→ Work request
Please output the section of the listing below that opens with the line containing "C6: 22nF (VE, VI) -> 22nF (VB, VI)" and closes with the line containing "C8: 22uF (plus", exactly and with nothing else.

→ Extracted data
○ ○ ○ ○

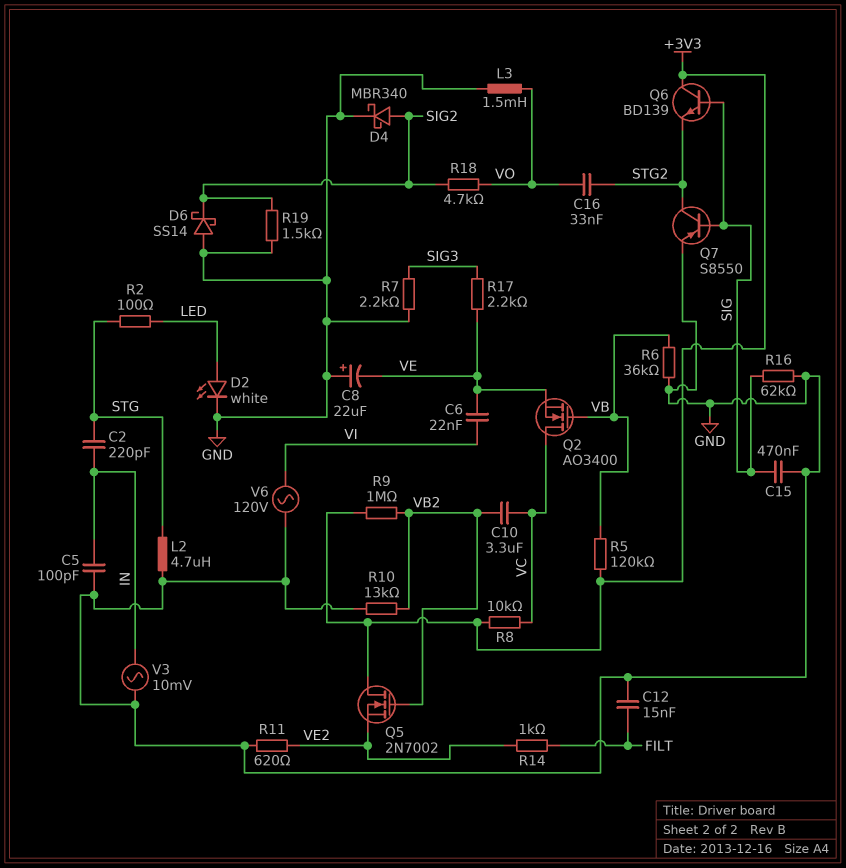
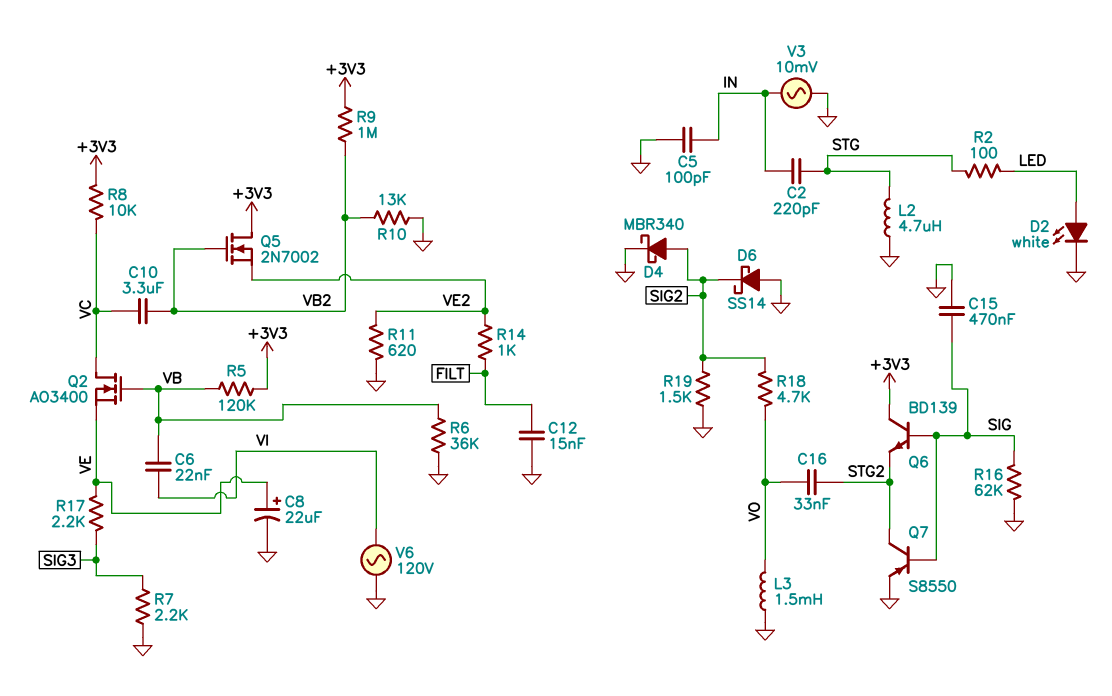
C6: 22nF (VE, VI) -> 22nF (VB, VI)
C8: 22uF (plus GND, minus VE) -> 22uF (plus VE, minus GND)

○ ○ ○ ○

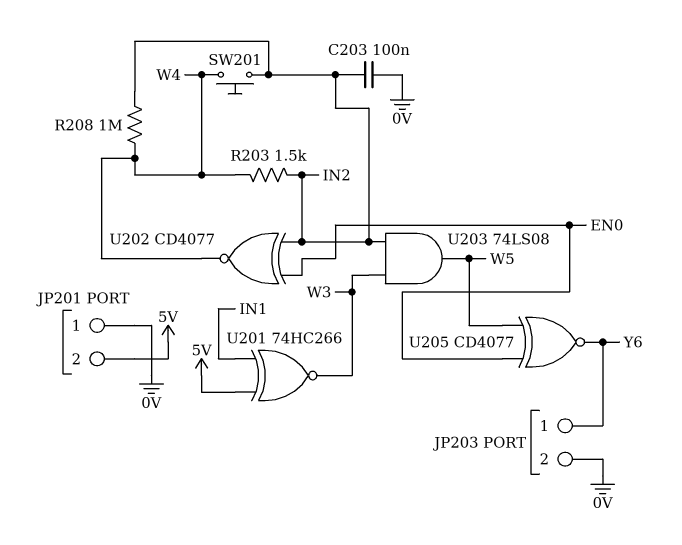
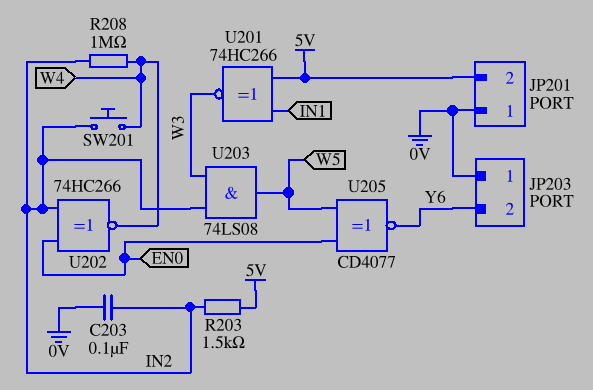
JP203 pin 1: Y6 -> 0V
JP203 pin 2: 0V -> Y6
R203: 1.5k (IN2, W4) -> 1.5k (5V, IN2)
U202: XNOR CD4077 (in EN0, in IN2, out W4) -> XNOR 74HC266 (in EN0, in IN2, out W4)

○ ○ ○ ○

→ Solution to this exercise
C6: 22nF (VE, VI) -> 22nF (VB, VI)
C8: 22uF (plus GND, minus VE) -> 22uF (plus VE, minus GND)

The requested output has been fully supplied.